In this exercise, the entries below include pictures. Repeat exactly the lines from the line with "C6: 100nF (AGND, VBAT) -> 100nF (3V3, AGND)" to the line with "U3 pin PA10: N013 -> none", including both, but without the pictures.

[Records from a collection]
------------------------------------------------------------------------
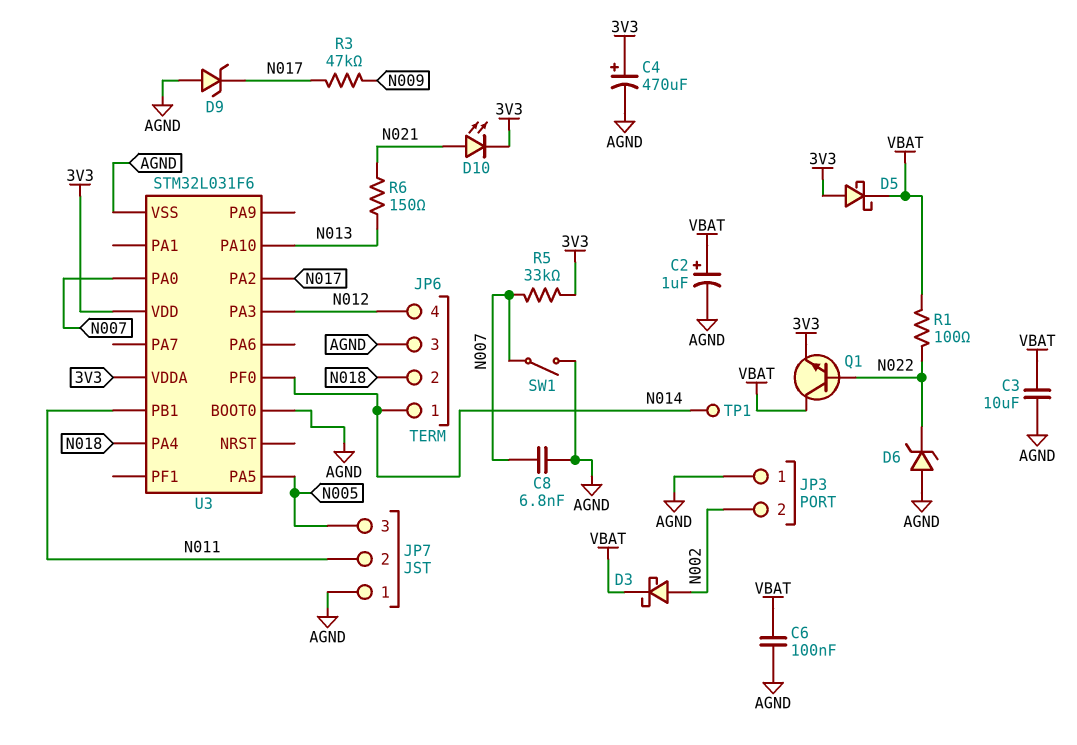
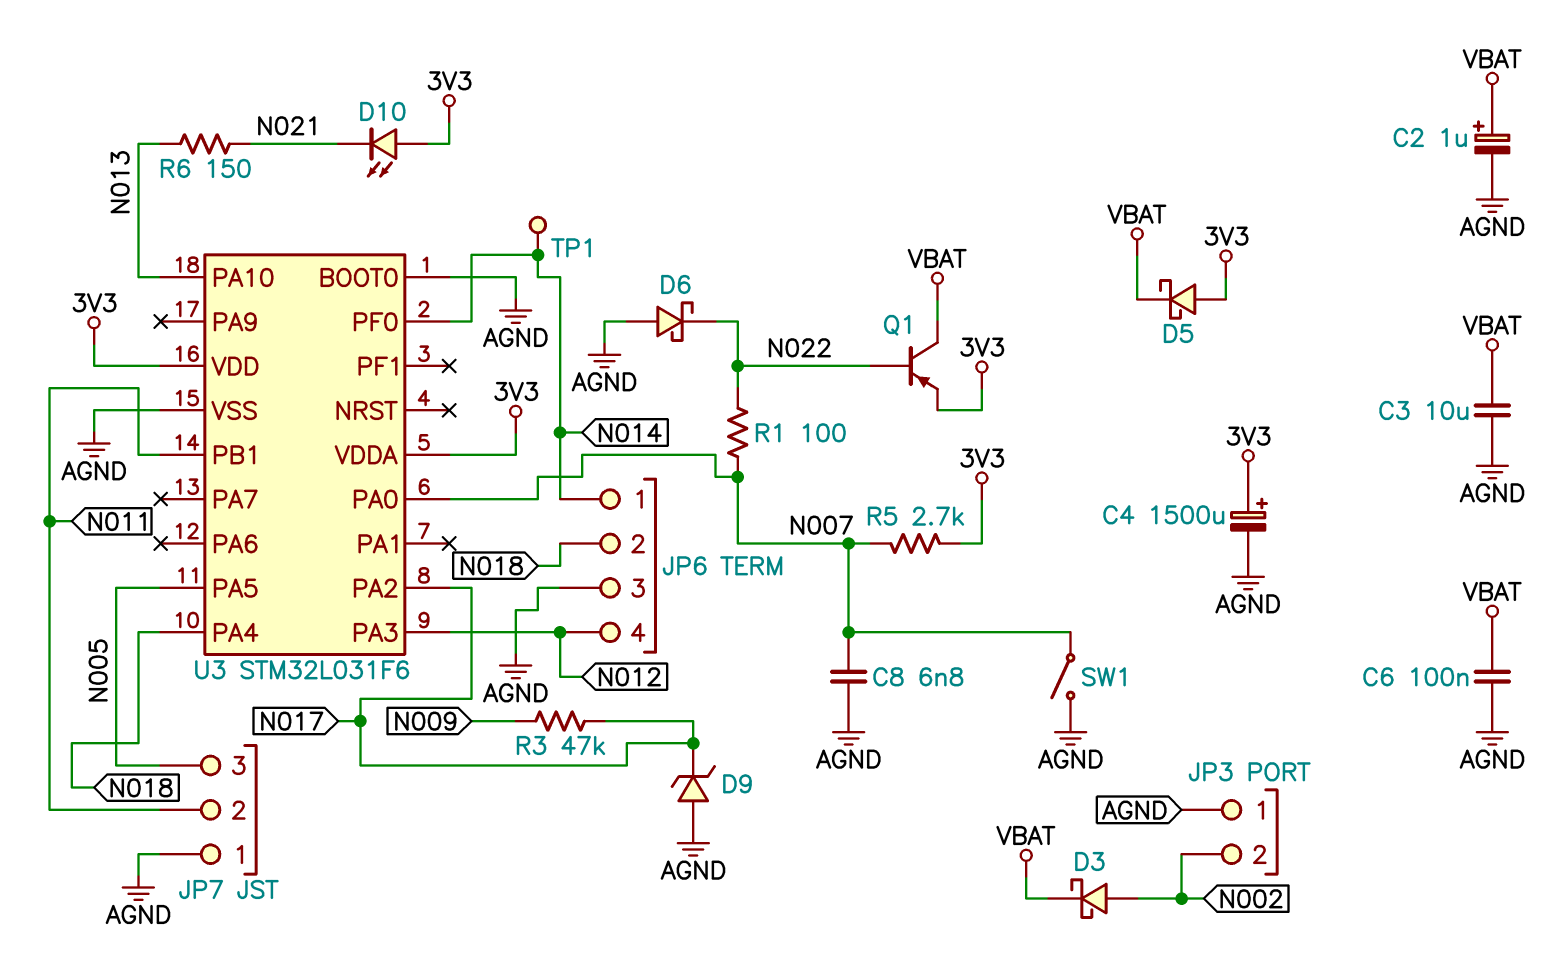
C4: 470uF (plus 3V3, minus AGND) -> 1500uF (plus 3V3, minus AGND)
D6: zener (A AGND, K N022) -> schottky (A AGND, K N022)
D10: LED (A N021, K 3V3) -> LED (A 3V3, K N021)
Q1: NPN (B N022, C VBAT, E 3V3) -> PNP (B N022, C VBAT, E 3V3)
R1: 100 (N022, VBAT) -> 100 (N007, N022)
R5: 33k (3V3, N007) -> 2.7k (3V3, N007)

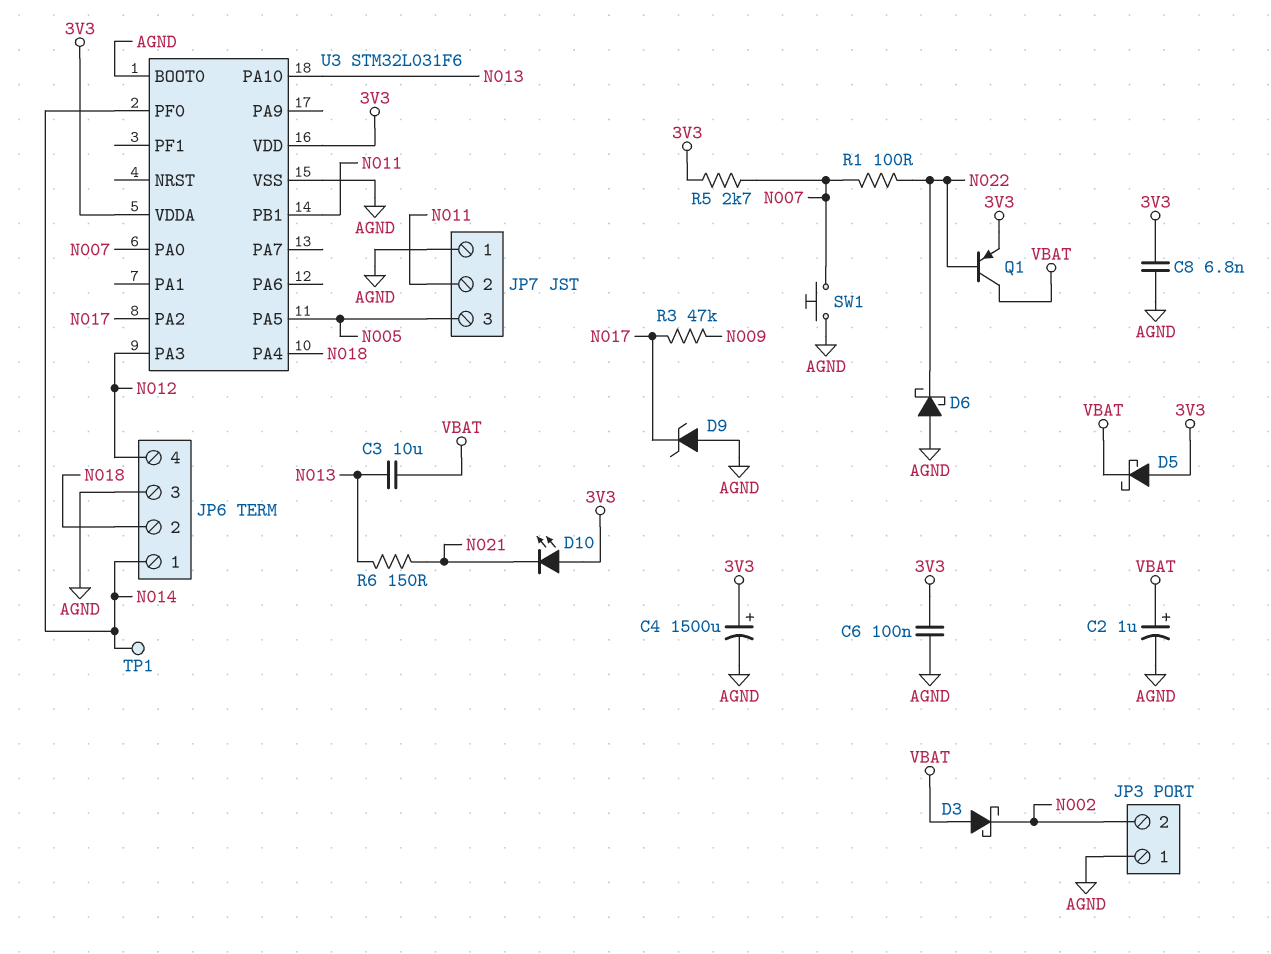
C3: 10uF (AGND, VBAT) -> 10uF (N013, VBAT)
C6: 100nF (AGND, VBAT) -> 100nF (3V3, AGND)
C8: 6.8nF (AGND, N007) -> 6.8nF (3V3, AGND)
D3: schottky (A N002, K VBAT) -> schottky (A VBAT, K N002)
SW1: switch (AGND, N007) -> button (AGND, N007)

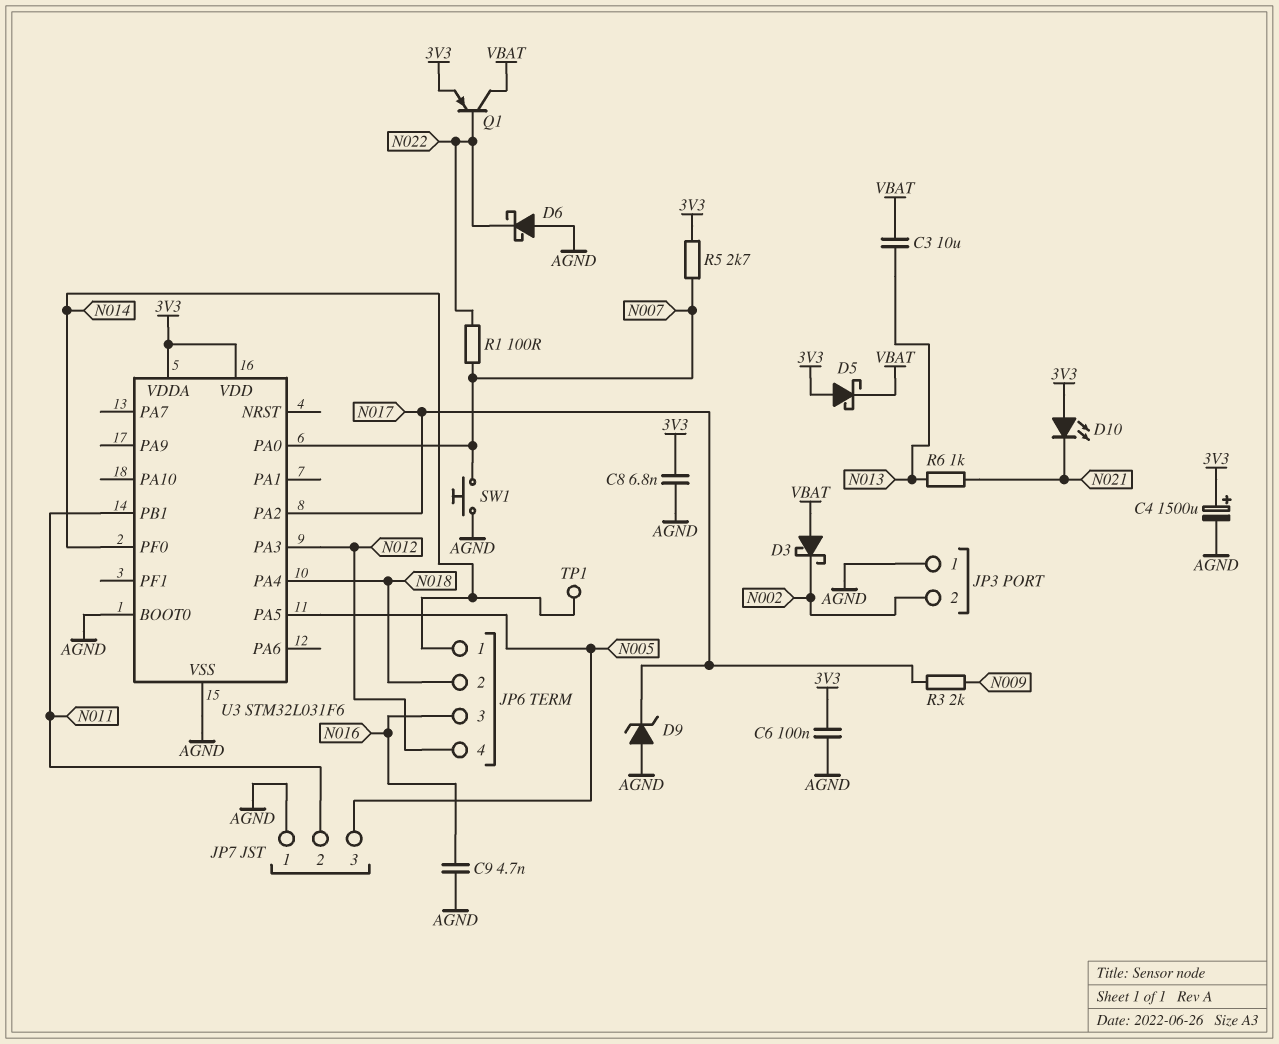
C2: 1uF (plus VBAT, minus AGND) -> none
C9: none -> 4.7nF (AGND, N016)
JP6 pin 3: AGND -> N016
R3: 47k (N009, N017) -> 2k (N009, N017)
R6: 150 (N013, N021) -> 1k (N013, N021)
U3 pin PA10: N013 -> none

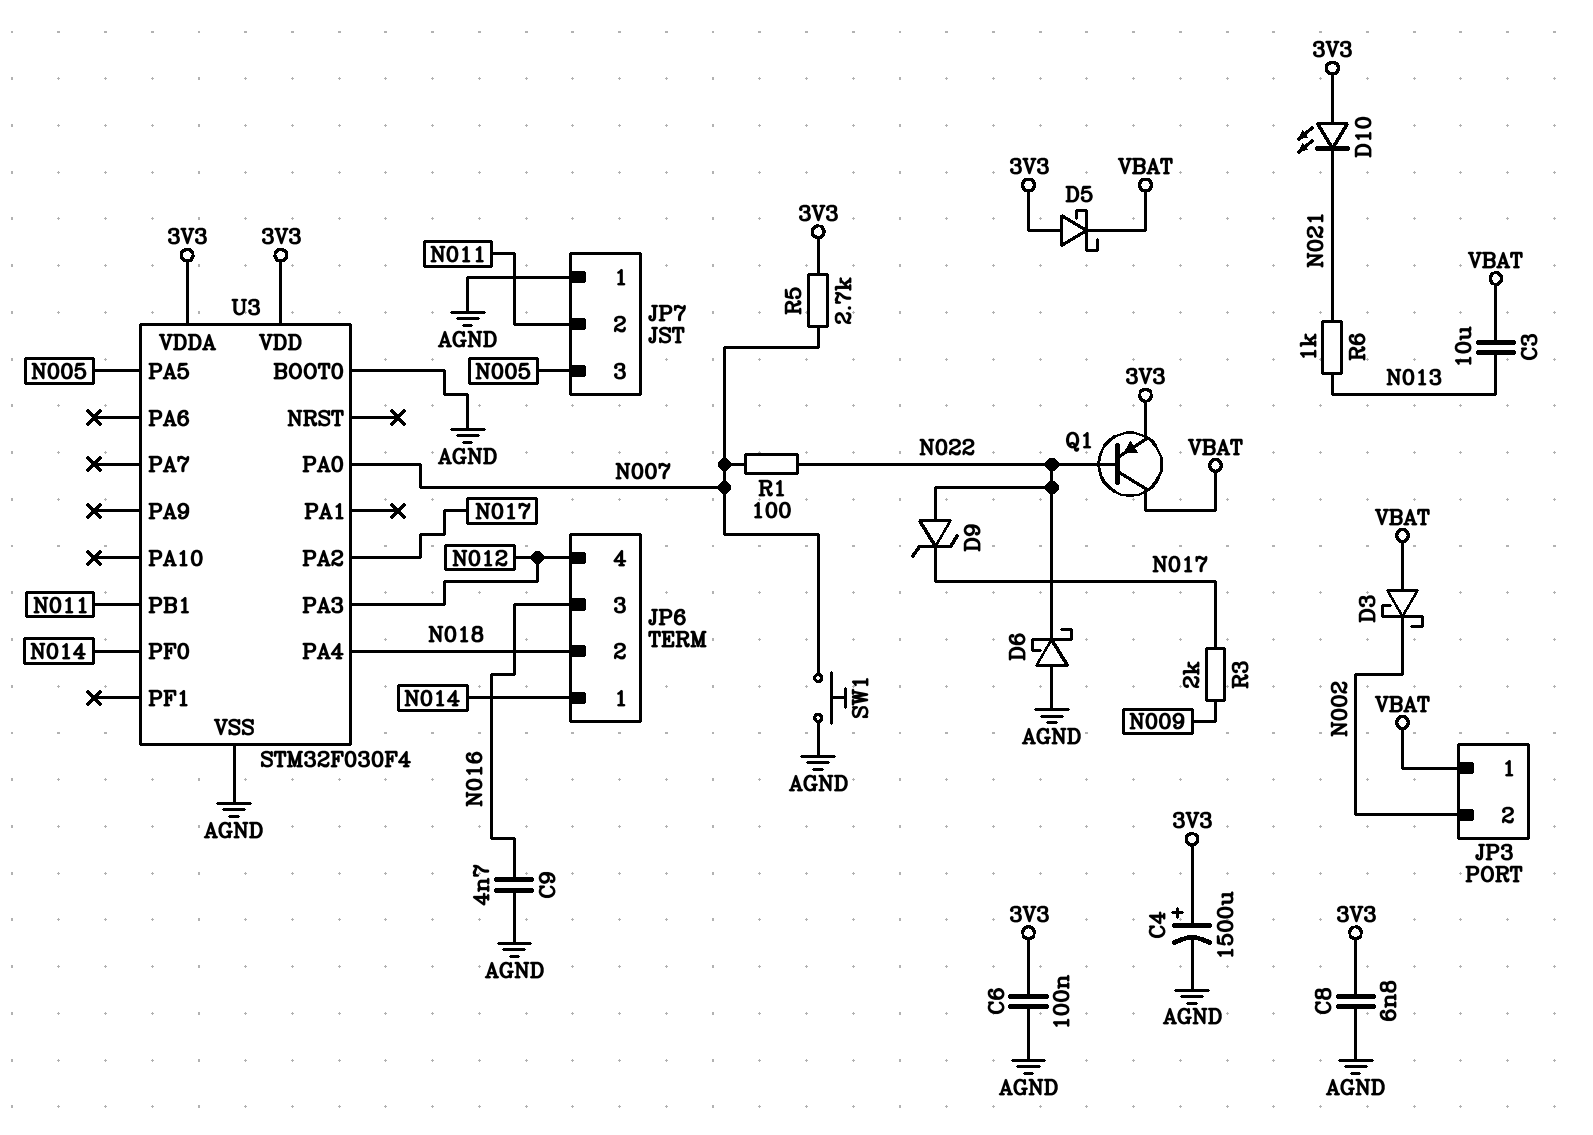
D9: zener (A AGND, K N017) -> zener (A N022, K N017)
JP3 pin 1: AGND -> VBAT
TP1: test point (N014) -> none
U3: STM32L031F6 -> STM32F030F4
------------------------------------------------------------------------
**Exercise response**:
C6: 100nF (AGND, VBAT) -> 100nF (3V3, AGND)
C8: 6.8nF (AGND, N007) -> 6.8nF (3V3, AGND)
D3: schottky (A N002, K VBAT) -> schottky (A VBAT, K N002)
SW1: switch (AGND, N007) -> button (AGND, N007)

C2: 1uF (plus VBAT, minus AGND) -> none
C9: none -> 4.7nF (AGND, N016)
JP6 pin 3: AGND -> N016
R3: 47k (N009, N017) -> 2k (N009, N017)
R6: 150 (N013, N021) -> 1k (N013, N021)
U3 pin PA10: N013 -> none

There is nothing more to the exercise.